### Description of the task
Copy exactly, from the beginning of the material below, every line up to and including the one holding "none -> grey domino [260,212,327,274]", with the pictures left out.

+++ Data extracts

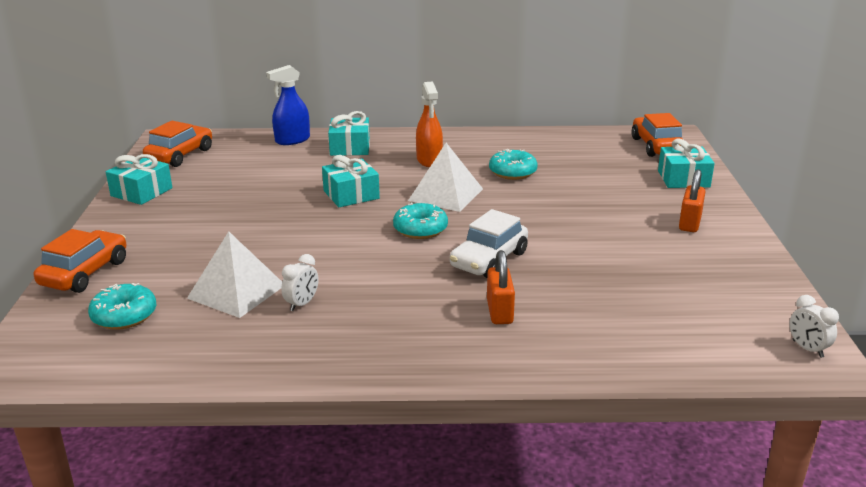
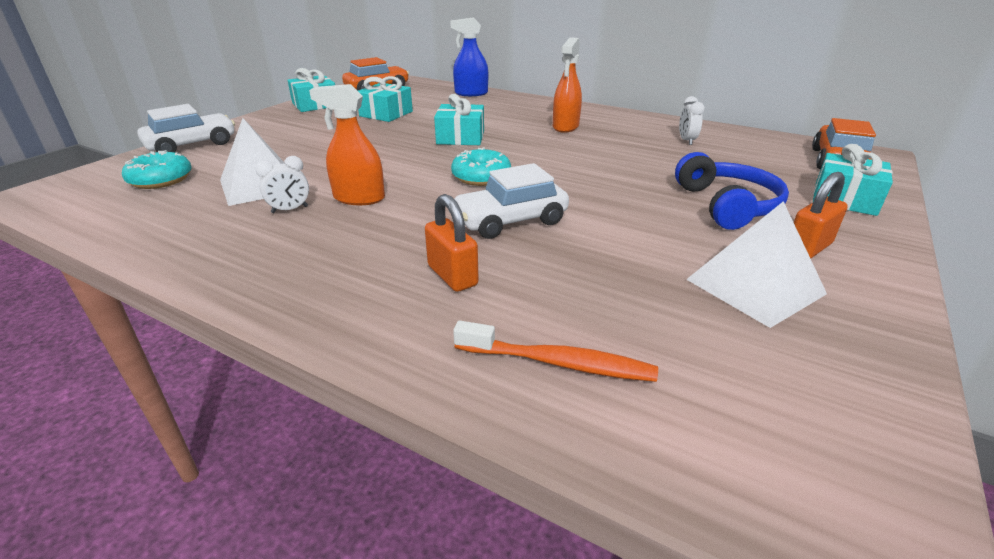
camera: 30 degrees right, 5 degrees up
orange car [34,229,126,293] -> white car [137,104,235,152]
turquoise gift [328,111,370,156] -> turquoise gift moved to [358,76,413,122]
white pyramid [408,143,483,212] -> white pyramid moved to [686,201,827,328]
orange padlock [487,250,515,324] -> orange padlock turned 60 degrees counterclockwise [425,194,479,292]
turquoise donut [489,149,538,180] -> none
white clock [789,295,839,358] -> white clock moved to [679,96,705,145]
none -> orange spray bottle [309,84,385,205]
none -> orange toothbrush [453,321,658,382]
none -> blue headphones [675,152,789,230]

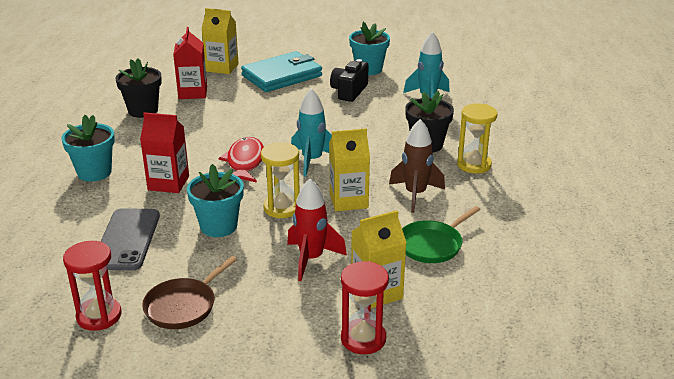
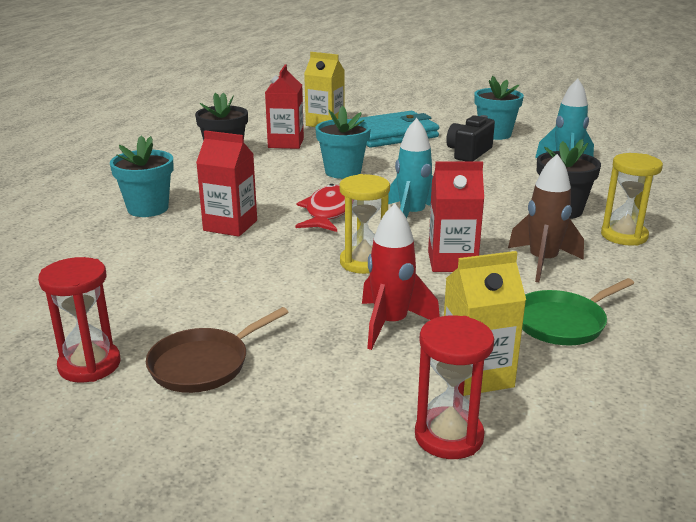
camera: 10 degrees right, 5 degrees down
grey phone [101,208,160,270] -> none
turquoise flower pot [187,164,244,237] -> turquoise flower pot moved to [315,105,371,179]
yellow carton [329,128,370,211] -> red carton [428,162,484,272]

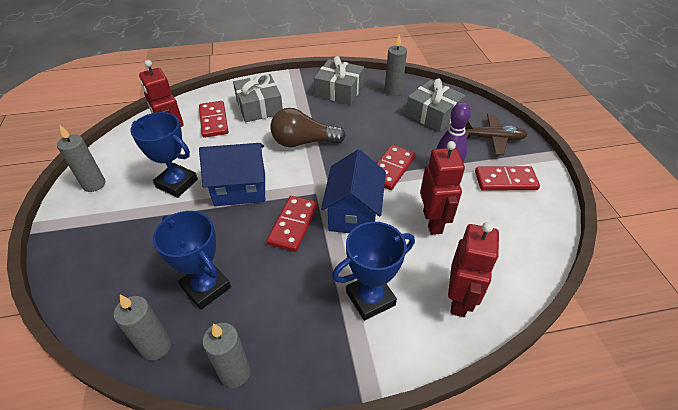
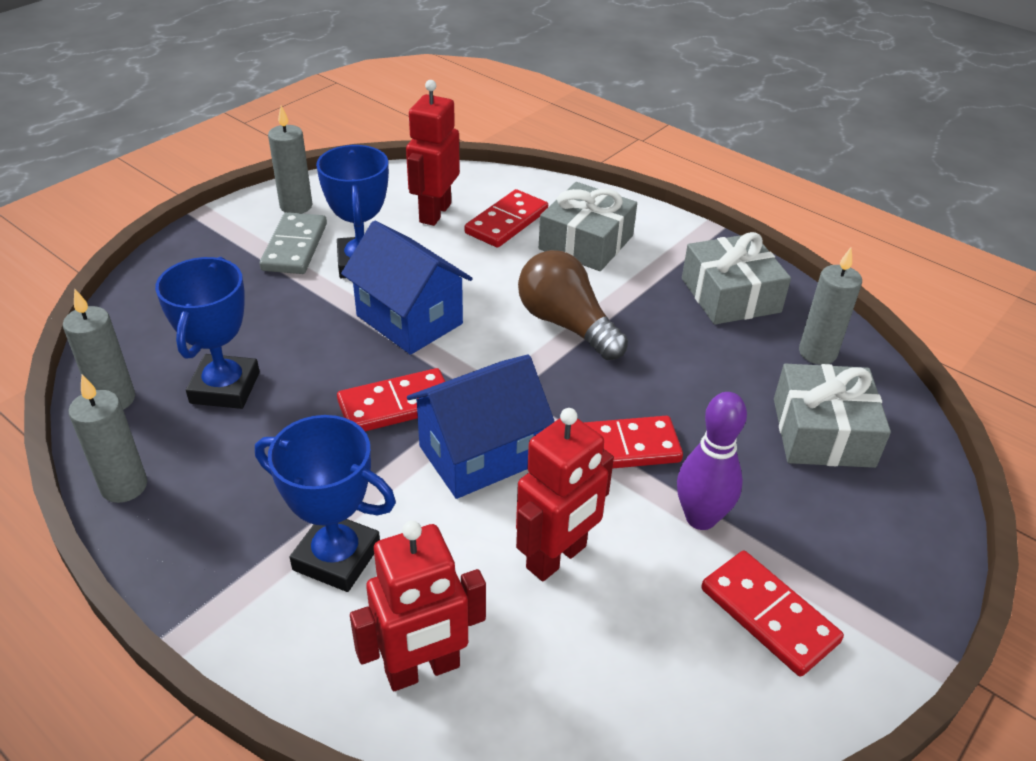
camera: 50 degrees right, 5 degrees down
brown plane [465,114,528,155] -> none
none -> grey domino [260,212,327,274]

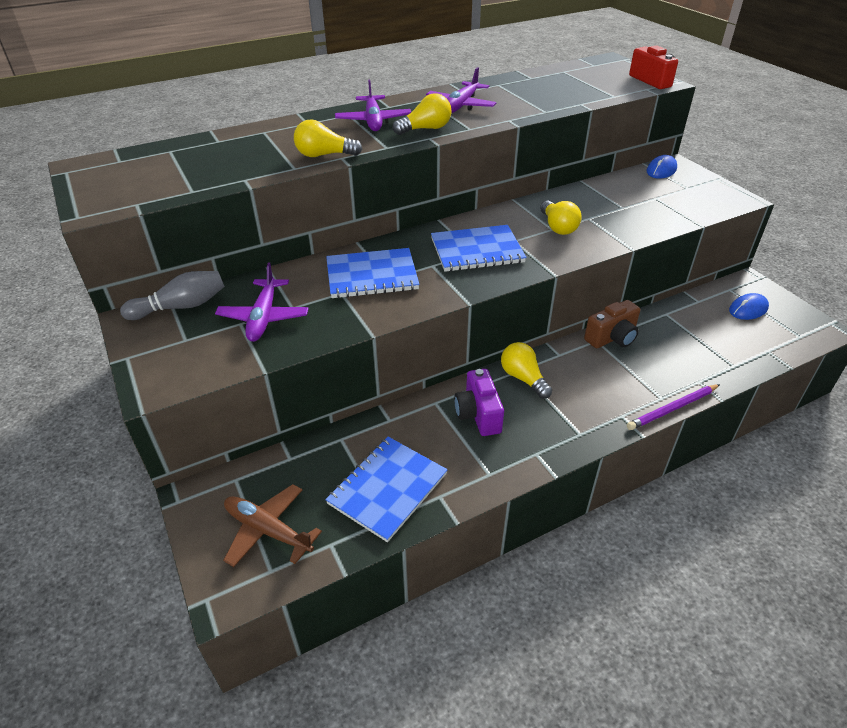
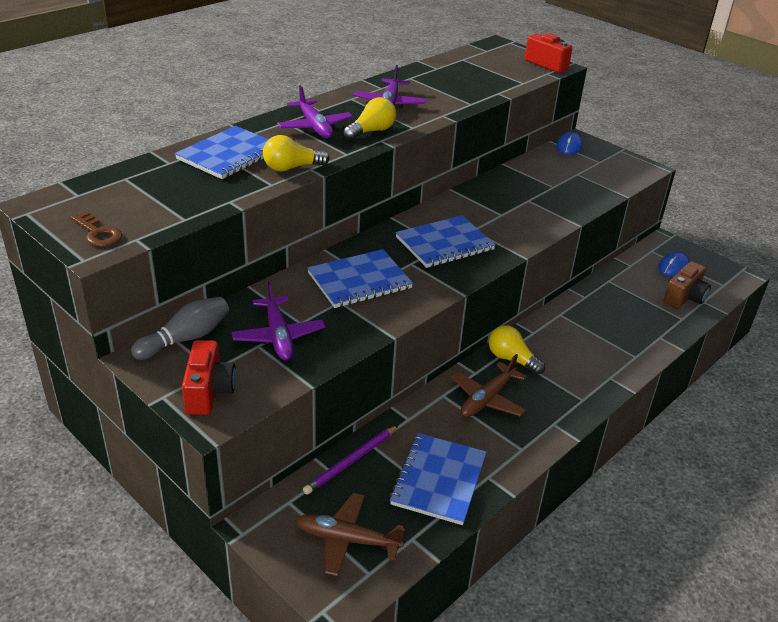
camera: 20 degrees left, 5 degrees down
purple camera [454,369,504,436] -> brown plane [451,354,527,417]
yellow light bulb [540,201,582,235] -> none
brown camera [584,300,640,348] -> brown camera moved to [663,261,711,309]
purple pencil [627,384,720,430] -> purple pencil moved to [303,425,399,495]
none -> brown key [71,211,122,247]
none -> blue notebook [175,126,269,179]
none -> red camera [182,340,236,415]

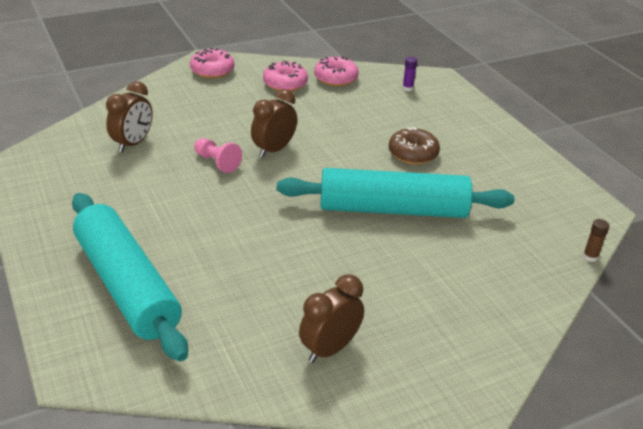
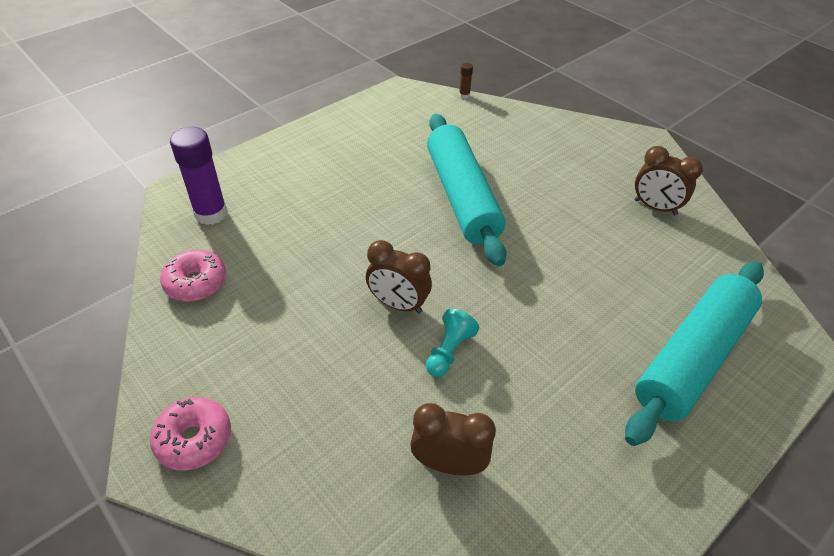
camera: 105 degrees left, 10 degrees up
pink pawn [194,138,242,173] -> turquoise pawn [426,309,479,377]
pink donut [263,60,308,91] -> none
brown donut [389,127,440,165] -> none
purple glue stick [402,57,417,91] -> purple glue stick [170,127,227,225], size x2.27

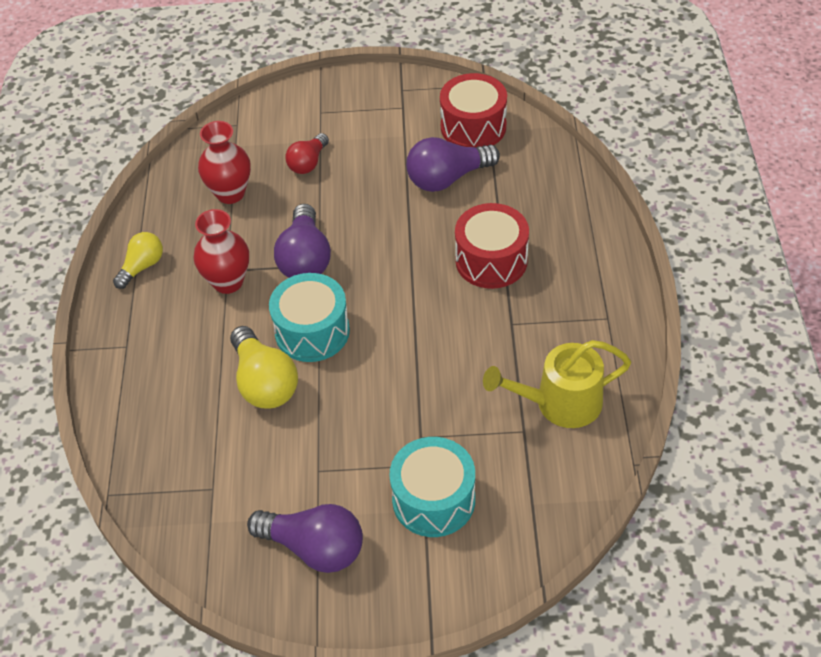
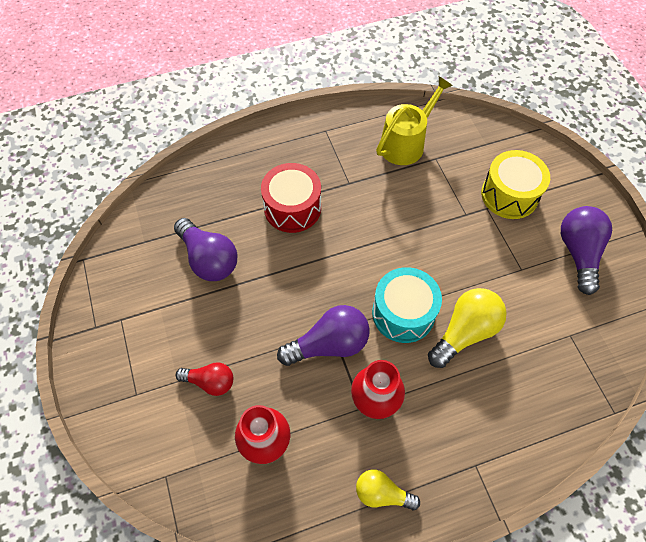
camera: 110 degrees left, 10 degrees up
turquoise drum [389,437,475,537] -> yellow drum [481,150,550,219]
red drum [440,73,507,147] -> none
yellow watering can [483,340,631,428] -> yellow watering can turned 105 degrees counterclockwise [376,76,453,165]

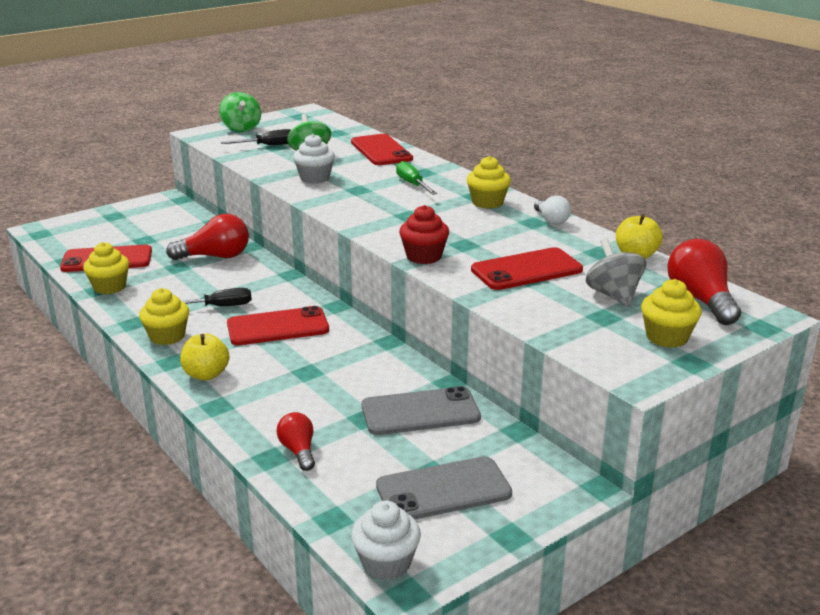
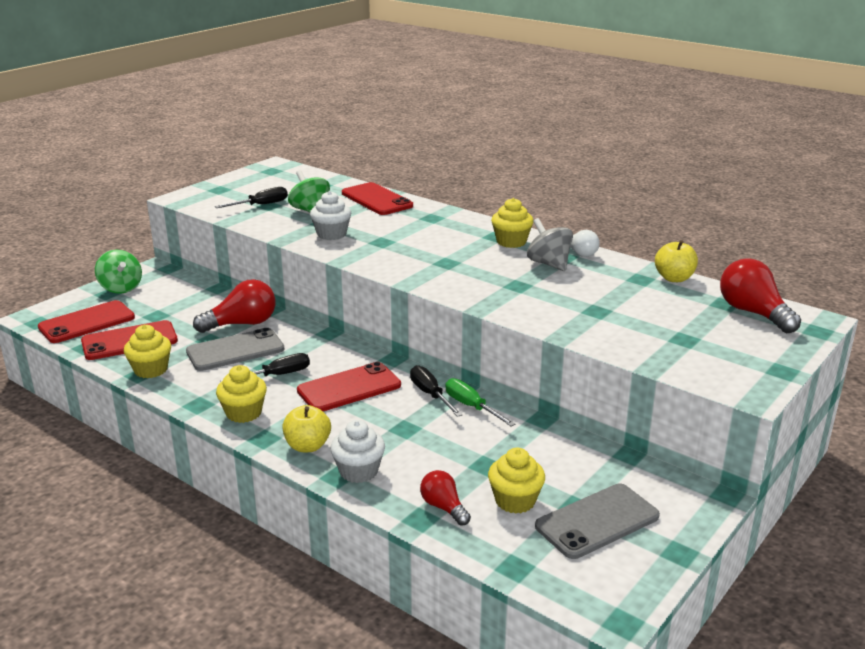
camera: 15 degrees left, 0 degrees up
green spinning top [219,92,261,132] -> green spinning top moved to [95,250,142,294]
white cupcake [351,501,421,581] -> white cupcake moved to [330,420,385,483]
grey phone [362,386,481,435] -> grey phone moved to [186,328,284,371]
green screwdriver [396,161,437,195] -> green screwdriver moved to [445,378,516,427]
red cupcake [399,205,449,264] -> none
red phone [471,247,583,290] -> red phone moved to [38,300,135,343]
grey spinning top [586,238,646,307] -> grey spinning top moved to [527,218,573,271]
yellow cupcake [641,279,702,348] -> yellow cupcake moved to [488,448,545,514]
none -> black screwdriver [410,365,462,417]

++++++

### Answer box
camera: 30 degrees right, 5 degrees up
orange car [34,229,126,293] -> white car [137,104,235,152]
turquoise gift [328,111,370,156] -> turquoise gift moved to [358,76,413,122]
white pyramid [408,143,483,212] -> white pyramid moved to [686,201,827,328]
orange padlock [487,250,515,324] -> orange padlock turned 60 degrees counterclockwise [425,194,479,292]
turquoise donut [489,149,538,180] -> none
white clock [789,295,839,358] -> white clock moved to [679,96,705,145]
none -> orange spray bottle [309,84,385,205]
none -> orange toothbrush [453,321,658,382]
none -> blue headphones [675,152,789,230]

camera: 10 degrees right, 5 degrees down
grey phone [101,208,160,270] -> none
turquoise flower pot [187,164,244,237] -> turquoise flower pot moved to [315,105,371,179]
yellow carton [329,128,370,211] -> red carton [428,162,484,272]

camera: 50 degrees right, 5 degrees down
brown plane [465,114,528,155] -> none
none -> grey domino [260,212,327,274]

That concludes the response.